**Task prompt:** Print the lines in the listing below that fall between the line with "LCD1 pin GND: GND -> none" and the line with "RGB pin B: TX -> D0", those two lines included, exactly as they stand and with nothing else.

**Dataset records:**
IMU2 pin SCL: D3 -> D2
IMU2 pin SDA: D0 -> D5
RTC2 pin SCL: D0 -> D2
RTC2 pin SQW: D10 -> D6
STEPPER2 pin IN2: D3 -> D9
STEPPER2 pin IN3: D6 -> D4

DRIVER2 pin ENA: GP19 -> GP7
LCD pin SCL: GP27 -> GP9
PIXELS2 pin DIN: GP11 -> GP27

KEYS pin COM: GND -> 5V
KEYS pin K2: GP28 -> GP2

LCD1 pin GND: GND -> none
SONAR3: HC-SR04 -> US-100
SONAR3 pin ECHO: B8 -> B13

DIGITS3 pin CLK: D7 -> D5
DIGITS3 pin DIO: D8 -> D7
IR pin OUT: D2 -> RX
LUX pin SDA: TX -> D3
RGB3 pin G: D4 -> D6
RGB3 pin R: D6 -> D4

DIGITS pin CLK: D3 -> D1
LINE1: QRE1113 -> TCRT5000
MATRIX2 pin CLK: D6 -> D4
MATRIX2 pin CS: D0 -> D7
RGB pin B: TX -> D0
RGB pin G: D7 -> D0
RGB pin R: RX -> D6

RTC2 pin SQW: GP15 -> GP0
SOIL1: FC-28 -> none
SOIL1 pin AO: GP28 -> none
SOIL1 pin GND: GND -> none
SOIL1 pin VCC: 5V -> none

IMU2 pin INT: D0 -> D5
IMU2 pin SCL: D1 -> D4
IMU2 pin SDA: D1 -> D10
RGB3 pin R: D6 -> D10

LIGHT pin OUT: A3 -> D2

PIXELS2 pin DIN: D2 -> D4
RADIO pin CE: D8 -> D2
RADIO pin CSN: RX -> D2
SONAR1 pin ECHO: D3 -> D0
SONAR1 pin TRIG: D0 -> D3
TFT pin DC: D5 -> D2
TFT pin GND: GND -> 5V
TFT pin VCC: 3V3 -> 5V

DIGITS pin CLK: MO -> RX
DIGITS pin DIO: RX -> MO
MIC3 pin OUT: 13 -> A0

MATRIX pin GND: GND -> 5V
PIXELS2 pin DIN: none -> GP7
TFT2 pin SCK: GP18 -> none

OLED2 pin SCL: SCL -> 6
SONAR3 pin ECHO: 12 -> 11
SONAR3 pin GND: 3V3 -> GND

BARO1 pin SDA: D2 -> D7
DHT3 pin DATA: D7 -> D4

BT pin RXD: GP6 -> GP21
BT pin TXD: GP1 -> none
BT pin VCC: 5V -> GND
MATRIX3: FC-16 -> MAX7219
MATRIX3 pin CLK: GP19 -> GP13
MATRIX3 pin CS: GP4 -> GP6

**Expected answer:**
LCD1 pin GND: GND -> none
SONAR3: HC-SR04 -> US-100
SONAR3 pin ECHO: B8 -> B13

DIGITS3 pin CLK: D7 -> D5
DIGITS3 pin DIO: D8 -> D7
IR pin OUT: D2 -> RX
LUX pin SDA: TX -> D3
RGB3 pin G: D4 -> D6
RGB3 pin R: D6 -> D4

DIGITS pin CLK: D3 -> D1
LINE1: QRE1113 -> TCRT5000
MATRIX2 pin CLK: D6 -> D4
MATRIX2 pin CS: D0 -> D7
RGB pin B: TX -> D0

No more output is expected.